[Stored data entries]
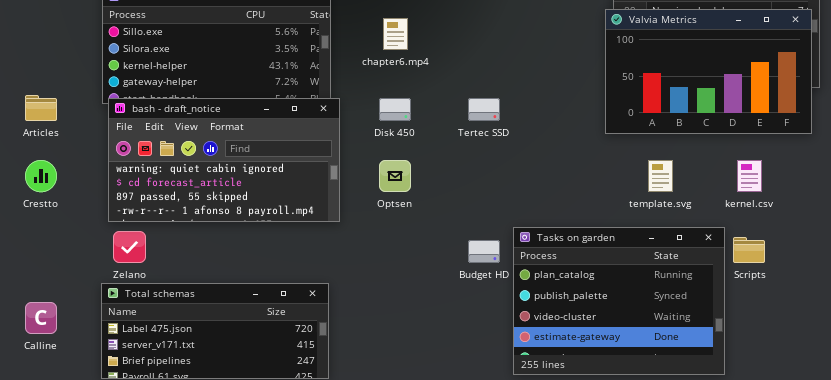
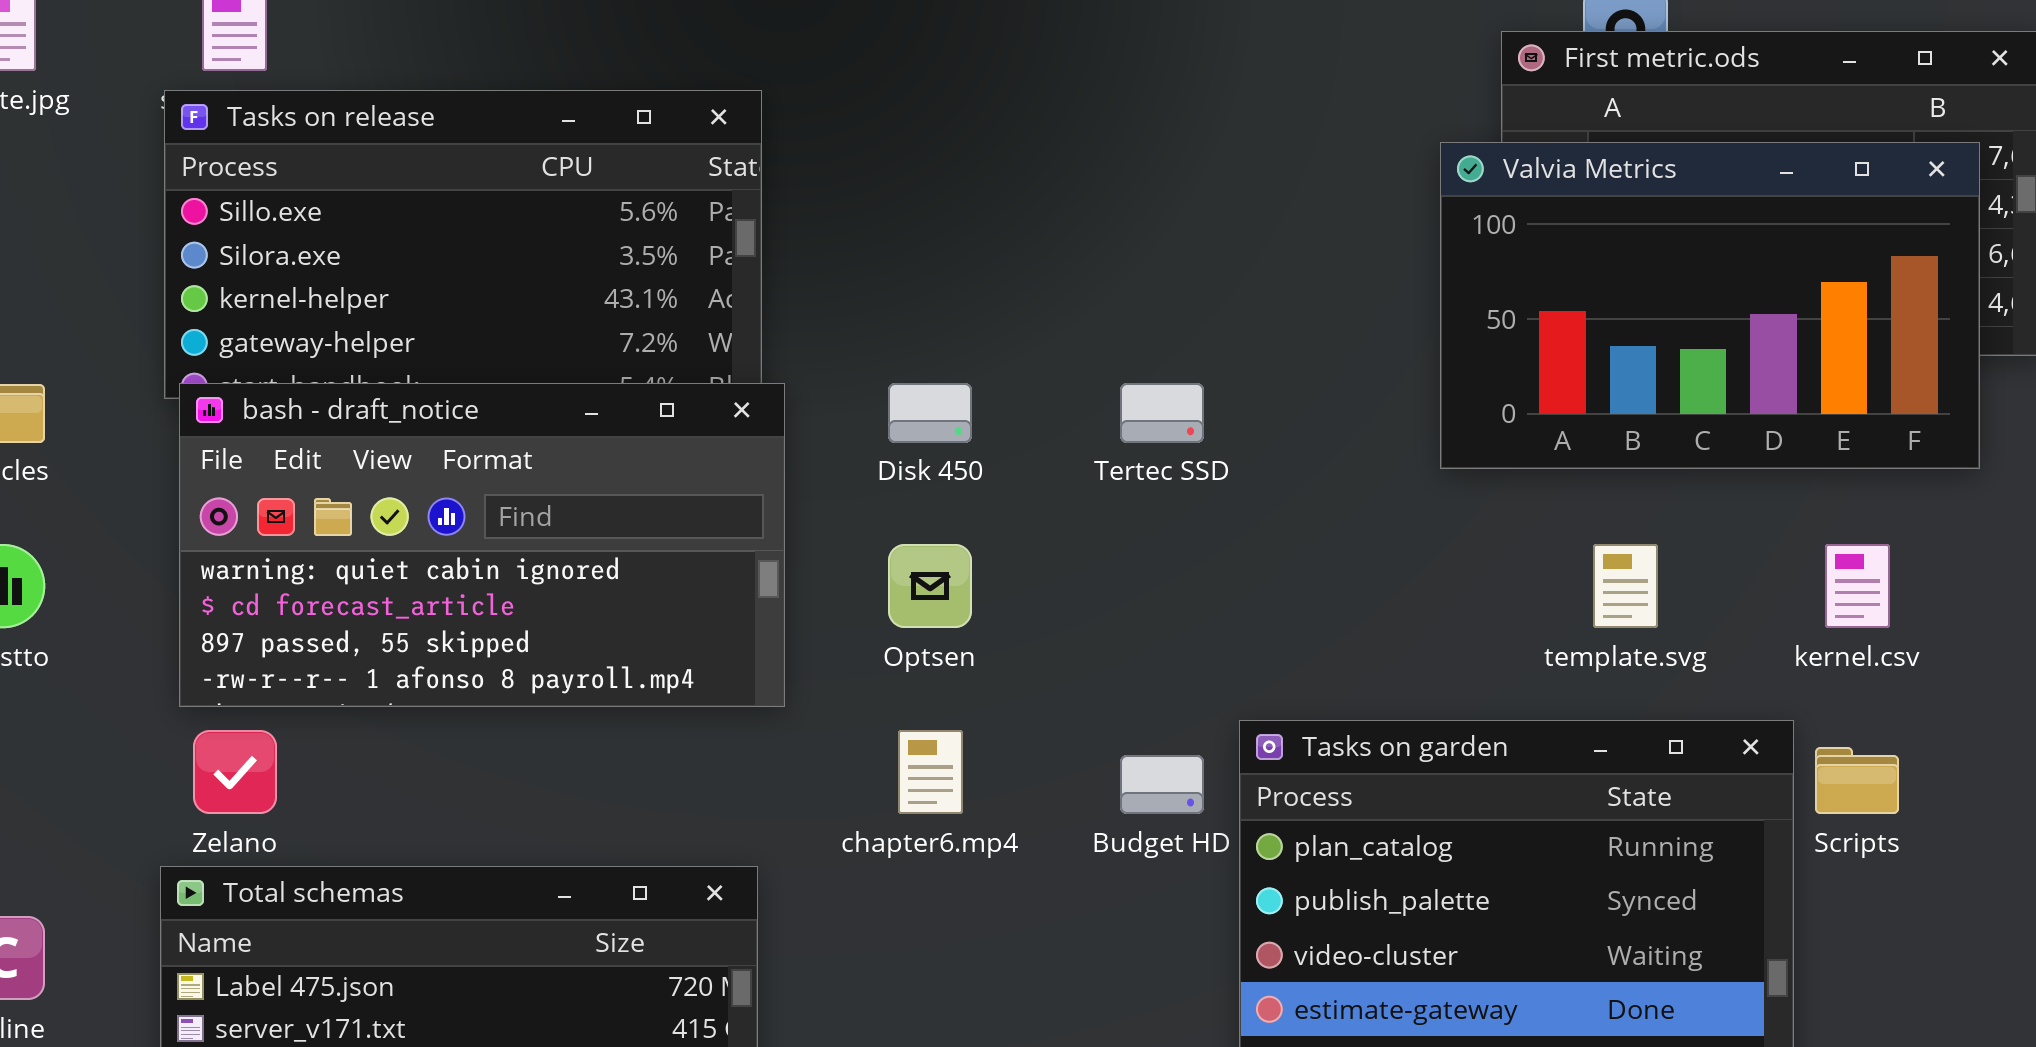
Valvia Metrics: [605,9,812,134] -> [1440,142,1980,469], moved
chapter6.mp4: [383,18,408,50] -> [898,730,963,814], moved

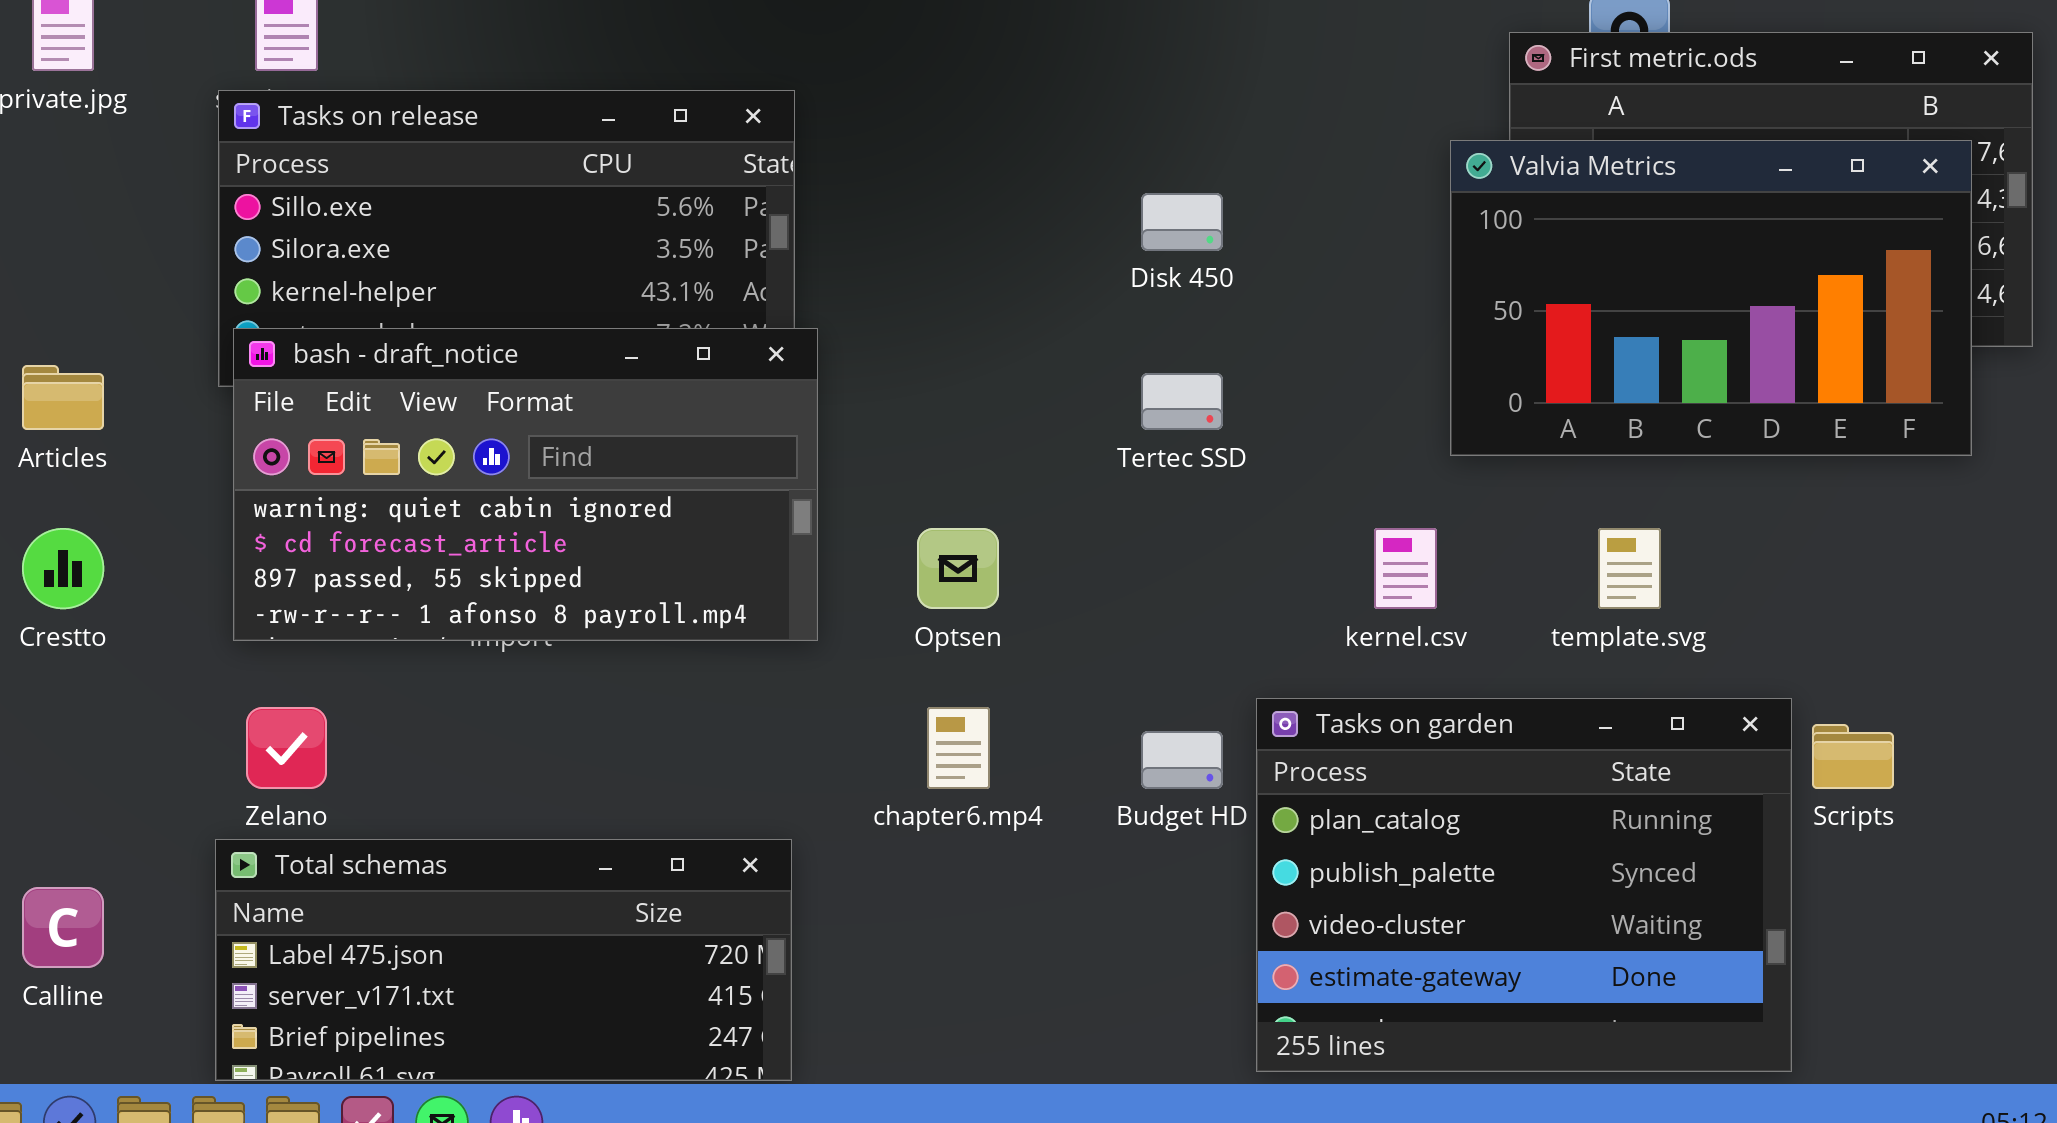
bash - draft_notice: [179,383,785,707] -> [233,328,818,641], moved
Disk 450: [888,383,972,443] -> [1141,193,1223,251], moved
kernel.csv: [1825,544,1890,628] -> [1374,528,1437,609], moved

■ TASK TO CARRY OUT: Without any pictures, return the entries exactly as given.

■ RESPONSE:
Valvia Metrics: [605,9,812,134] -> [1440,142,1980,469], moved
chapter6.mp4: [383,18,408,50] -> [898,730,963,814], moved

bash - draft_notice: [179,383,785,707] -> [233,328,818,641], moved
Disk 450: [888,383,972,443] -> [1141,193,1223,251], moved
kernel.csv: [1825,544,1890,628] -> [1374,528,1437,609], moved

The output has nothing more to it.